## [DESCRIPTION OF THE TASK]
Would you print out every entry exactly as given?

## [DATA FOR THIS TASK]
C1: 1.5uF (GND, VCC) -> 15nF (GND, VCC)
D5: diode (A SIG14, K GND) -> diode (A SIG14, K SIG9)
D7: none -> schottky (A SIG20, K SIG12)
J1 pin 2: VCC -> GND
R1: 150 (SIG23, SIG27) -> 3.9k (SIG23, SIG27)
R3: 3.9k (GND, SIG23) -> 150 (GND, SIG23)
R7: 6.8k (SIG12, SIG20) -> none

## [ANSWER TO THE PROBLEM]
C1: 1.5uF (GND, VCC) -> 15nF (GND, VCC)
D5: diode (A SIG14, K GND) -> diode (A SIG14, K SIG9)
D7: none -> schottky (A SIG20, K SIG12)
J1 pin 2: VCC -> GND
R1: 150 (SIG23, SIG27) -> 3.9k (SIG23, SIG27)
R3: 3.9k (GND, SIG23) -> 150 (GND, SIG23)
R7: 6.8k (SIG12, SIG20) -> none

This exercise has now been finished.